• **STATED GOAL**
Locate every line of the material that contains the string "autoBeamOff" and copy each of those lines in full.

**** RECORDS PROVIDED

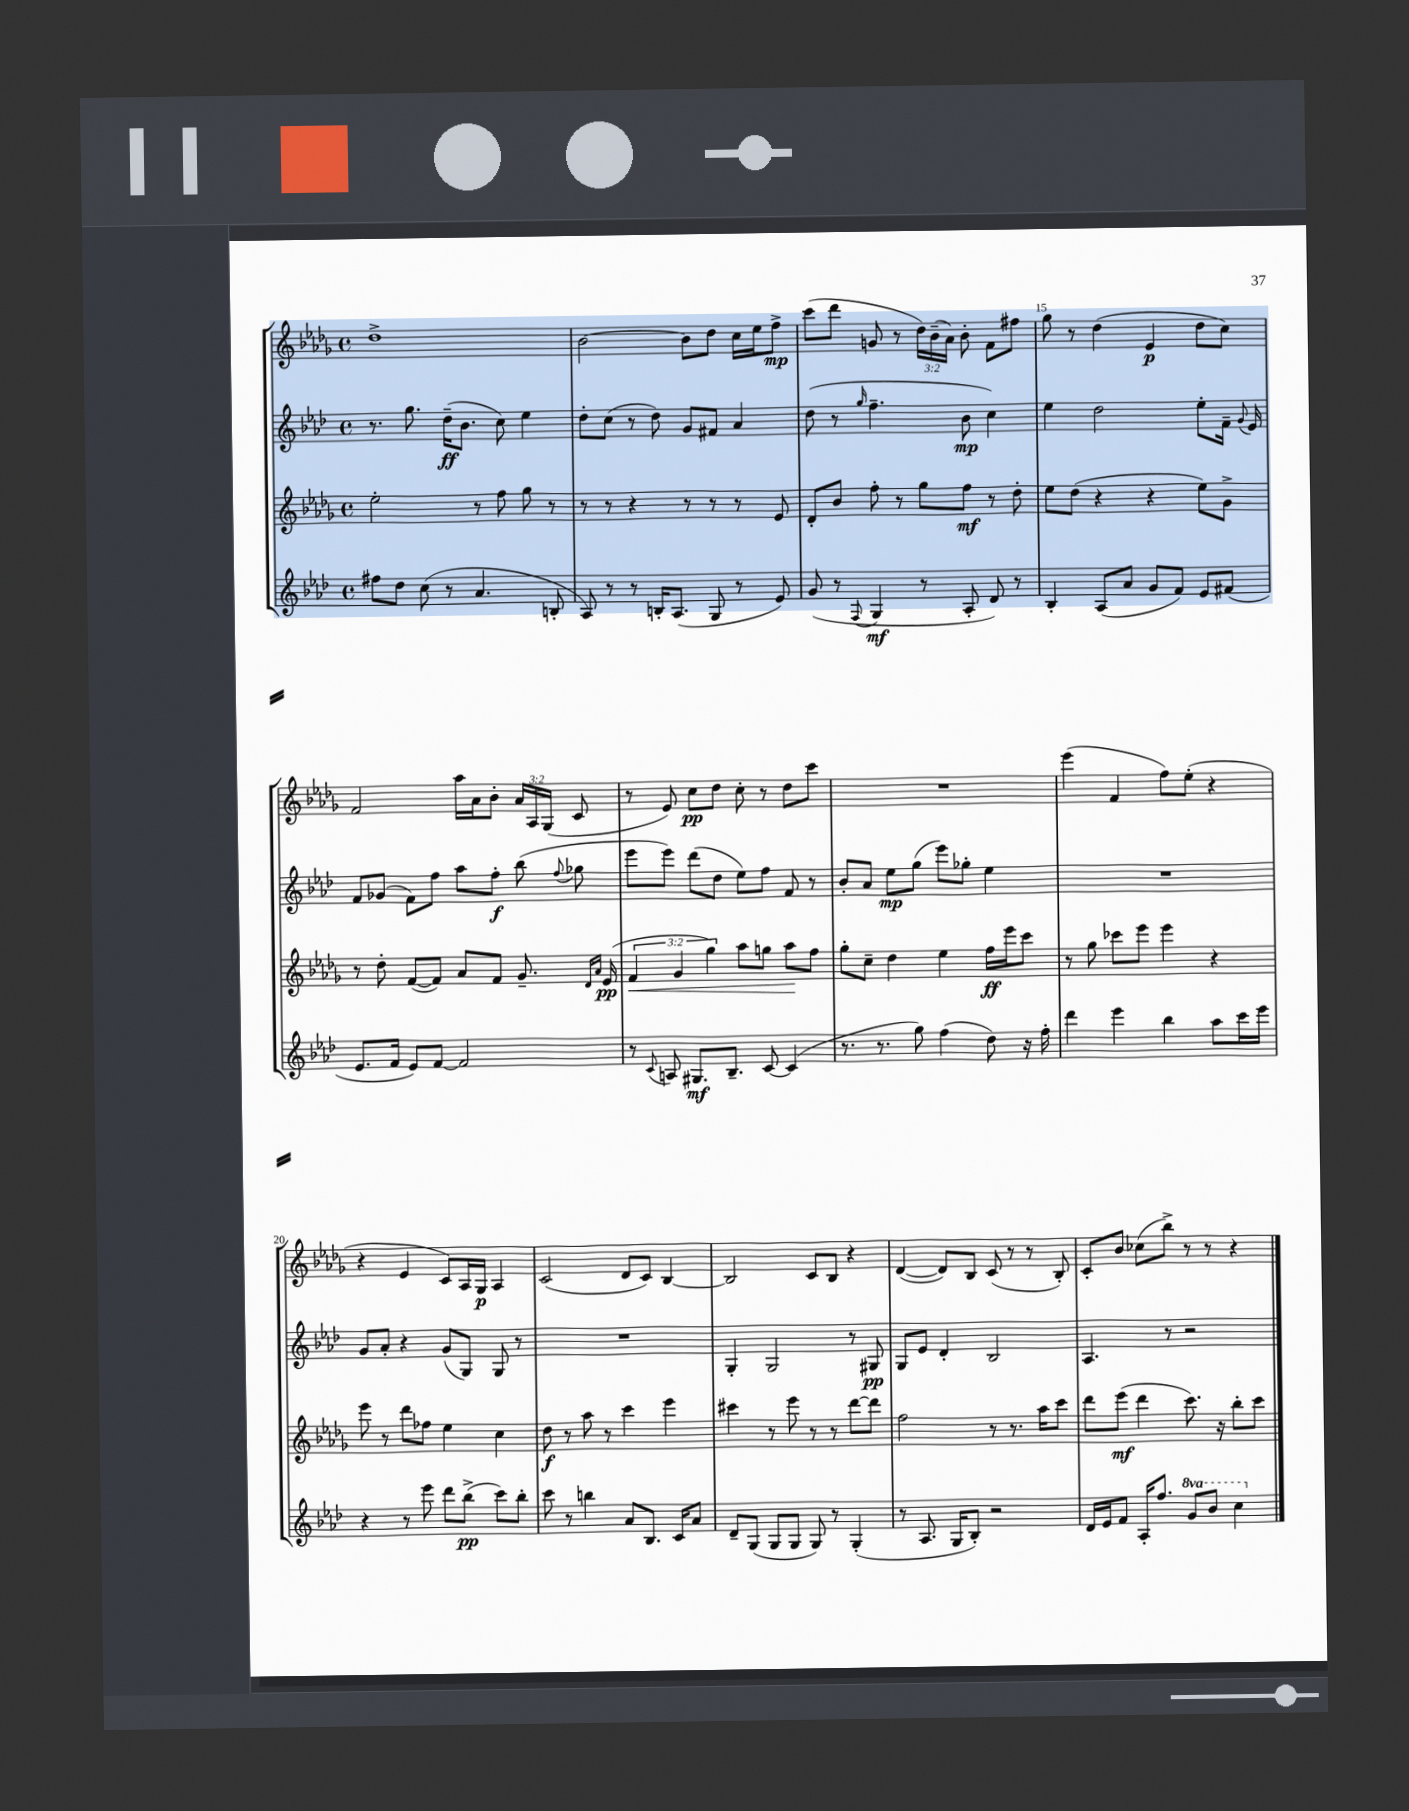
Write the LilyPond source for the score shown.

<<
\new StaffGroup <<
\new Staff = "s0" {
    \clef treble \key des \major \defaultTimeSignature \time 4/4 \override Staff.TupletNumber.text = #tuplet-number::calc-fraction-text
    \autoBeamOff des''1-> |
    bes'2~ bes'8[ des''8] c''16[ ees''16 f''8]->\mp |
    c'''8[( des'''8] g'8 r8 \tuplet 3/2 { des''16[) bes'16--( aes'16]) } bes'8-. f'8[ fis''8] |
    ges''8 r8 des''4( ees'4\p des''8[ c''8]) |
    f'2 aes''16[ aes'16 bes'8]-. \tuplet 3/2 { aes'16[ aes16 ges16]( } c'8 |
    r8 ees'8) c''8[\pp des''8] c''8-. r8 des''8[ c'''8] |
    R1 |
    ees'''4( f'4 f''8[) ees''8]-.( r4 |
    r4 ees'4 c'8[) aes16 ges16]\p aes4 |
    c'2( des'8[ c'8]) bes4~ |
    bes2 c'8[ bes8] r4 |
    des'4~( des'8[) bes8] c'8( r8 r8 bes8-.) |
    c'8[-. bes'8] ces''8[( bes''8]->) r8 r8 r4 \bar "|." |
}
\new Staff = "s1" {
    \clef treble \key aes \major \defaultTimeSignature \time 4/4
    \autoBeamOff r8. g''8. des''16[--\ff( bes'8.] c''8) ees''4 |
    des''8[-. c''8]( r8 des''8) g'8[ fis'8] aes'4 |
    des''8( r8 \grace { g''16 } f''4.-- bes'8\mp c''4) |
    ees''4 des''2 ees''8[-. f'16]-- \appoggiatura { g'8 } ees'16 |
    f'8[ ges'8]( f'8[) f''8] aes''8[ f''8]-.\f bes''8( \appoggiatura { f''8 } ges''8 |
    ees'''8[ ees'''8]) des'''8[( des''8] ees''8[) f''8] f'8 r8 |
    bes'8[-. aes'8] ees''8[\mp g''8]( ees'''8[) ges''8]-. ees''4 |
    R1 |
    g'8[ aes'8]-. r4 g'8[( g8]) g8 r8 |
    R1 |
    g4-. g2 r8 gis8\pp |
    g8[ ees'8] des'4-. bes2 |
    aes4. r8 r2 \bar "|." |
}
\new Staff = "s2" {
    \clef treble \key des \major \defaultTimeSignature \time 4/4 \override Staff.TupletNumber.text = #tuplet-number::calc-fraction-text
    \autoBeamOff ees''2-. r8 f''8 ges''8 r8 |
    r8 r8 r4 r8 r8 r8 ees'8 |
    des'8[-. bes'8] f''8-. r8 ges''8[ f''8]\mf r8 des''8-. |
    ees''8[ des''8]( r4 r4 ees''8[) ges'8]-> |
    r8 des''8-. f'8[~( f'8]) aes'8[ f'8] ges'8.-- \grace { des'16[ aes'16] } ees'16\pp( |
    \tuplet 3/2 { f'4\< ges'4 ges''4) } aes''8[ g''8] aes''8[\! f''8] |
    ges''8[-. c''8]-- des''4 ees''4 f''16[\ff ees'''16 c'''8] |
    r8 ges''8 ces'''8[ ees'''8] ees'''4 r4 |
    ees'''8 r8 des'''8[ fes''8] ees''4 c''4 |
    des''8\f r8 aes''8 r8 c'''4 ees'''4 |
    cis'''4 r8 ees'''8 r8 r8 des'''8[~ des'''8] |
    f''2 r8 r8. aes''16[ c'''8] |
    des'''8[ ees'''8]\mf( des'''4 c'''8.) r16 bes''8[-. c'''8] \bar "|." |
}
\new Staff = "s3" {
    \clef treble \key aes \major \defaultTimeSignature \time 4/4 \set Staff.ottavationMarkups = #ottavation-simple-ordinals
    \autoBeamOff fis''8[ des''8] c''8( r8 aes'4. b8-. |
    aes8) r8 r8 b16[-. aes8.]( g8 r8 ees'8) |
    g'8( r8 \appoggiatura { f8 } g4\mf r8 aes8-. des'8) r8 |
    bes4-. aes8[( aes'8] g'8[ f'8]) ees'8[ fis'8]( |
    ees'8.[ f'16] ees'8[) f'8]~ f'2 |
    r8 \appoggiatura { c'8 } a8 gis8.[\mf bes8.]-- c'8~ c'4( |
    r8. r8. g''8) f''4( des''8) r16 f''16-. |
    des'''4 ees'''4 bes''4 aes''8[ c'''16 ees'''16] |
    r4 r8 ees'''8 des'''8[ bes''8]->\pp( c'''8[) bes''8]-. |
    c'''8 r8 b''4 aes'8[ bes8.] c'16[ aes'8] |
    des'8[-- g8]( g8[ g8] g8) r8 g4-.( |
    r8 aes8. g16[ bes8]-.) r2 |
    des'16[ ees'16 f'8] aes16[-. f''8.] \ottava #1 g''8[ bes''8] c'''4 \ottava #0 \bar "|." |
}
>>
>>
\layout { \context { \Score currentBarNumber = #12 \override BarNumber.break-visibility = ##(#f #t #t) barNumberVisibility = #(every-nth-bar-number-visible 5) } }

********
**** RECORDS PROVIDED

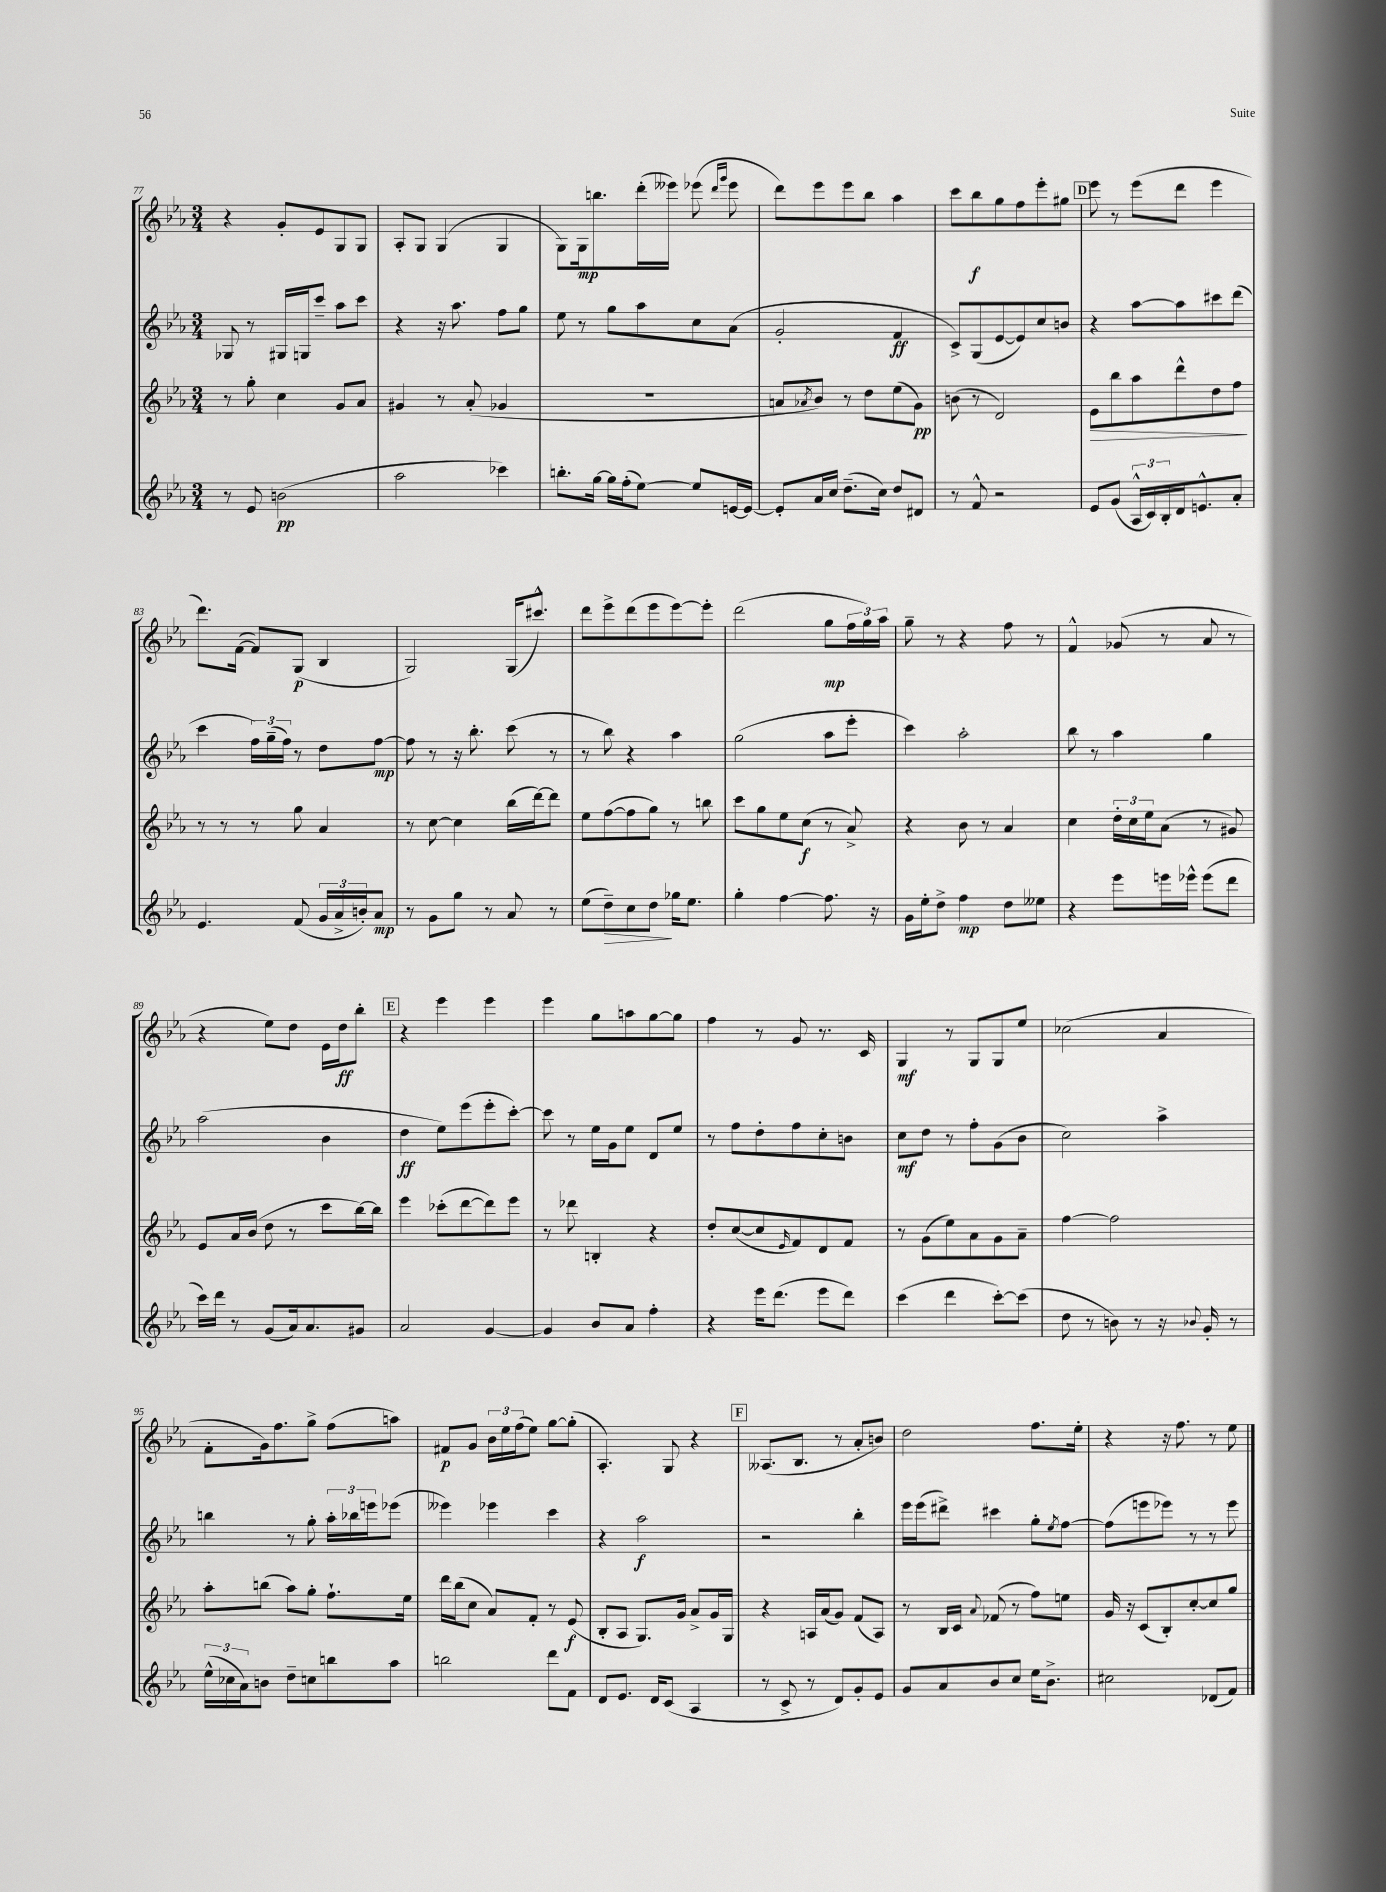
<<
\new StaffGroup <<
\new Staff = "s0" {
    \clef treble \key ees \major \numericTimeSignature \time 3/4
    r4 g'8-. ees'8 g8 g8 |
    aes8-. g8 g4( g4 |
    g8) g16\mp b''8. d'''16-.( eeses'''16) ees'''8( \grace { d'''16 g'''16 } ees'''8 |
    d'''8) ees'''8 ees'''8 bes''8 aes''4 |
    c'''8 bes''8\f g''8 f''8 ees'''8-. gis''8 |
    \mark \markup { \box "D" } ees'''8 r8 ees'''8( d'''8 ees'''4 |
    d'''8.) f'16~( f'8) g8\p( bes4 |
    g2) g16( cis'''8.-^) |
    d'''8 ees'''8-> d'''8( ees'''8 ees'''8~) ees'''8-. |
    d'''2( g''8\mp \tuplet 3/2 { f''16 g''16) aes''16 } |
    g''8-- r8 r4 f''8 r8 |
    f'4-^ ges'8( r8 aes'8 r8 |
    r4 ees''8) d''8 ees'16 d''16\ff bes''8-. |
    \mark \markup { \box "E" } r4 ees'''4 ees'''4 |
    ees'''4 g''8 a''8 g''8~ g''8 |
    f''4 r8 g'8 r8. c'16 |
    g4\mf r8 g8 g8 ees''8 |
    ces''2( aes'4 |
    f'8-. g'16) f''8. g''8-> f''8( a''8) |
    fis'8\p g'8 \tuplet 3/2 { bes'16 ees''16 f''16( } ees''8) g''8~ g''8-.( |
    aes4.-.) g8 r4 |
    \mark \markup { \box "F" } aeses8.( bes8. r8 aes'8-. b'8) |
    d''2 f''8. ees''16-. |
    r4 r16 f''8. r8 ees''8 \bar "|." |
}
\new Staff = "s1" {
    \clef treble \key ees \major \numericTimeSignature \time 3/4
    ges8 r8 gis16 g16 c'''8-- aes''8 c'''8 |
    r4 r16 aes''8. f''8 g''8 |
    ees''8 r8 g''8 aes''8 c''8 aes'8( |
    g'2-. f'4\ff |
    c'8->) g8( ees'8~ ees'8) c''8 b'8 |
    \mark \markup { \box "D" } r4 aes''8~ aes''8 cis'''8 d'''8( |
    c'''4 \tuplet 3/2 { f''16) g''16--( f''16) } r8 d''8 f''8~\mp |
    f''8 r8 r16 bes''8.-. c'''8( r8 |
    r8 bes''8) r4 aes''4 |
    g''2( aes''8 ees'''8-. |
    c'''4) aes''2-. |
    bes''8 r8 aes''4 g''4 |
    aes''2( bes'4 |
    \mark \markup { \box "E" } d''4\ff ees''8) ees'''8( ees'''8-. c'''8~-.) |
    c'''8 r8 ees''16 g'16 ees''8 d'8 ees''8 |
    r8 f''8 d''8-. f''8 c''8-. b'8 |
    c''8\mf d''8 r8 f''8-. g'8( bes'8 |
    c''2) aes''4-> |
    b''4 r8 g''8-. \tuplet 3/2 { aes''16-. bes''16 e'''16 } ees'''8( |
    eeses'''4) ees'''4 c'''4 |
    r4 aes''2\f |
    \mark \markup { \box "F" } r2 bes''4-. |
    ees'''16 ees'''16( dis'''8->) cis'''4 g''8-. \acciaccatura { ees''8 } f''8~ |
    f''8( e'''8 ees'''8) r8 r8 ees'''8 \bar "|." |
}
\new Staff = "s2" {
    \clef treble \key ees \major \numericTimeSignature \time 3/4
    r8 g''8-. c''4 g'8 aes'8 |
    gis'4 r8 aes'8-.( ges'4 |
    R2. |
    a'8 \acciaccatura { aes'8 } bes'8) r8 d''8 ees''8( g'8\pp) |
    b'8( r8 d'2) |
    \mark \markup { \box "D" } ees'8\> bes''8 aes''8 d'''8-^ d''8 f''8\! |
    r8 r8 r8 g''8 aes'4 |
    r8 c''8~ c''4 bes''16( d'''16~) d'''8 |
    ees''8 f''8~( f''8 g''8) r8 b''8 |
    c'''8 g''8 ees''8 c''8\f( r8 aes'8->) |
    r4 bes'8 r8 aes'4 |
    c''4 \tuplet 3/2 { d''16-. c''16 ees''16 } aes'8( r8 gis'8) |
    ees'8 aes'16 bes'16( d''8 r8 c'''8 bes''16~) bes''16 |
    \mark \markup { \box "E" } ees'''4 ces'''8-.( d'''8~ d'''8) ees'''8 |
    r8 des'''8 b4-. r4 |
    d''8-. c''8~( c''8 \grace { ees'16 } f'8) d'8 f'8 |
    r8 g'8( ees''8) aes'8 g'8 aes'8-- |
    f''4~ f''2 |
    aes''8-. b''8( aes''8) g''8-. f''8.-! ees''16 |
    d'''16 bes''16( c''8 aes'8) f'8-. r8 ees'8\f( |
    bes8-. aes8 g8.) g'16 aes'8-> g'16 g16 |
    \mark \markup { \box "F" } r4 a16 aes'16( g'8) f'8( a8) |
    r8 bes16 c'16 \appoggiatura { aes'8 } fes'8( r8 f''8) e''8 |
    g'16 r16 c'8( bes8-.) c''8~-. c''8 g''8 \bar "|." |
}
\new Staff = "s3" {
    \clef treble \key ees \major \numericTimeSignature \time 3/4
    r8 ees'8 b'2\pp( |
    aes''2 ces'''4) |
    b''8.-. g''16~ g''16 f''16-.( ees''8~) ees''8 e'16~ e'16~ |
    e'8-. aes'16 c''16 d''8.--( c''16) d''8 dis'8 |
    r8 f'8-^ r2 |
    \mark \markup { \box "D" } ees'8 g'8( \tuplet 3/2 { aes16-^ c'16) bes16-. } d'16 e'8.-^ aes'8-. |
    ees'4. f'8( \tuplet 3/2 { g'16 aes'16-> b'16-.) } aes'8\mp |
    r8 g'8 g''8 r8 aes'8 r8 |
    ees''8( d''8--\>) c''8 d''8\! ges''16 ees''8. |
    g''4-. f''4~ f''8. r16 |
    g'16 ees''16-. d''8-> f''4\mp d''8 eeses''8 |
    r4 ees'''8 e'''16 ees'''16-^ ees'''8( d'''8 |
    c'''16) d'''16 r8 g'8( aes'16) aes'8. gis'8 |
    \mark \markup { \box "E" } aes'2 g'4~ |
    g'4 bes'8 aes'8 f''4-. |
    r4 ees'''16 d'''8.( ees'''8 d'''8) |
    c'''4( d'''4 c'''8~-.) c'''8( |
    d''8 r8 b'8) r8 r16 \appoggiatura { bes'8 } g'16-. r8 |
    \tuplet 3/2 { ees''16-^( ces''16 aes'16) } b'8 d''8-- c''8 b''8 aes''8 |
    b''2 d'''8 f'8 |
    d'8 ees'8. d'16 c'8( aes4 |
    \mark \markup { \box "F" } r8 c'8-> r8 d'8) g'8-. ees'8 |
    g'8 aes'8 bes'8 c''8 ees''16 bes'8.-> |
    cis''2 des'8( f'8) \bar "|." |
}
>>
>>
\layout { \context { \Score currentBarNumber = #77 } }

********

• **ANSWER TO THE EXERCISE**
    \autoBeamOff des''1-> |
    \autoBeamOff r8. g''8. des''16[--\ff( bes'8.] c''8) ees''4 |
    \autoBeamOff ees''2-. r8 f''8 ges''8 r8 |
    \autoBeamOff fis''8[ des''8] c''8( r8 aes'4. b8-. |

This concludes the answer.